**Brief:** Word for word, transcribe the lines from the one containing "IC205: LM741 -> NE5532" through the end of the entries, both included, and nothing else.

**Supplied records:**
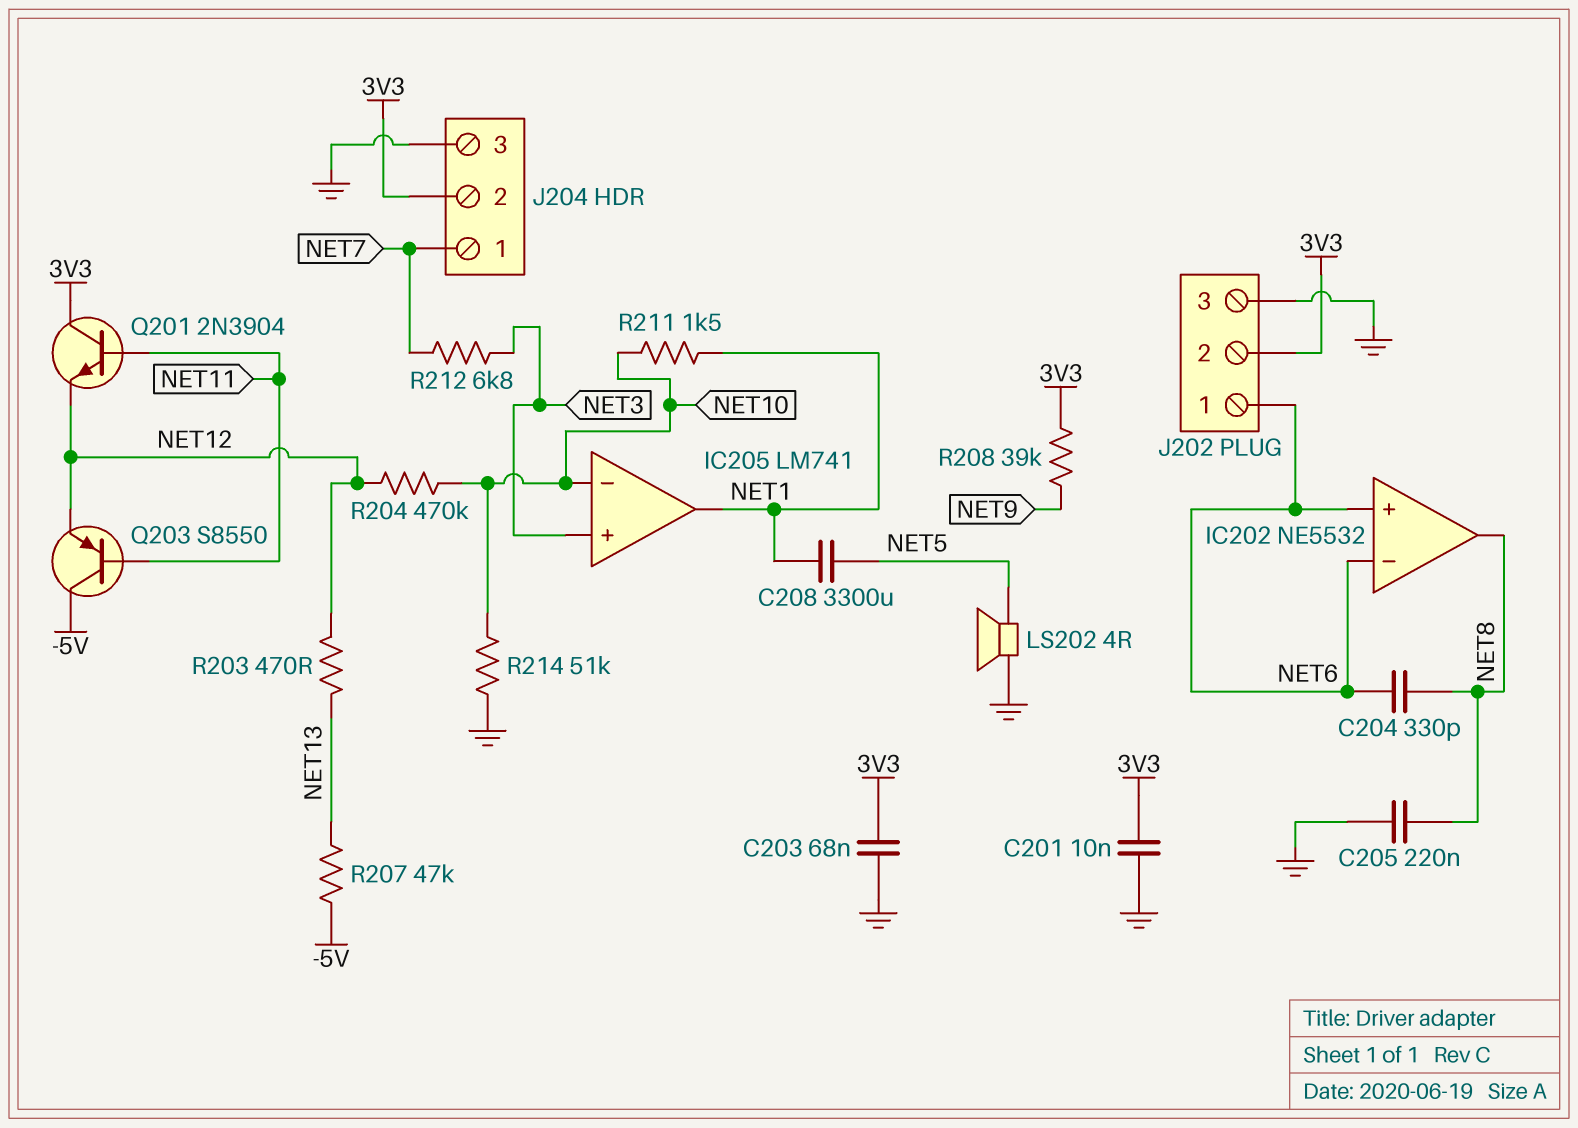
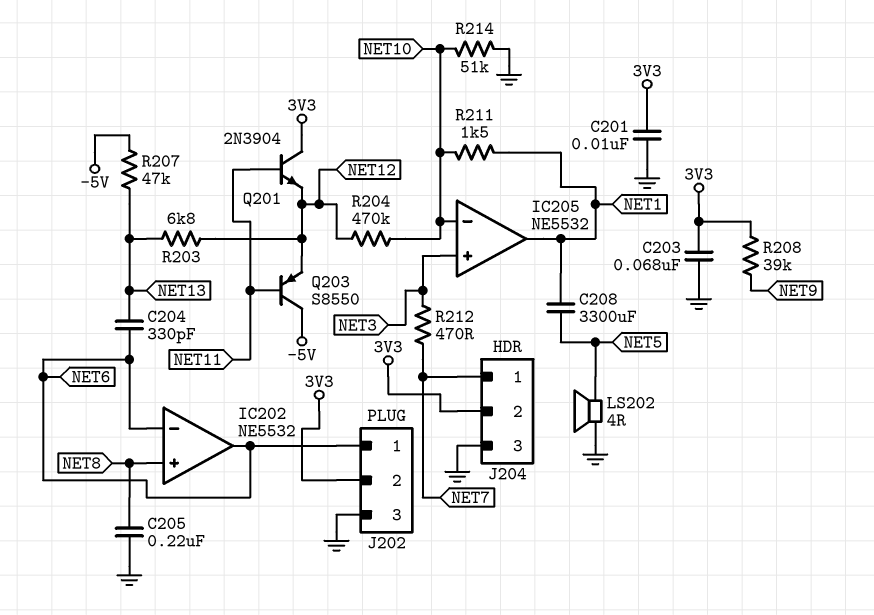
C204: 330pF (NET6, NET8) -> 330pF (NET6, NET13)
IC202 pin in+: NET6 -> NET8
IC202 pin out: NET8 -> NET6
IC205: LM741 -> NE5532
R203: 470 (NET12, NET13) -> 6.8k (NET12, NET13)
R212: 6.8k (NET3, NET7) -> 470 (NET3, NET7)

**Result for this exercise:**
IC205: LM741 -> NE5532
R203: 470 (NET12, NET13) -> 6.8k (NET12, NET13)
R212: 6.8k (NET3, NET7) -> 470 (NET3, NET7)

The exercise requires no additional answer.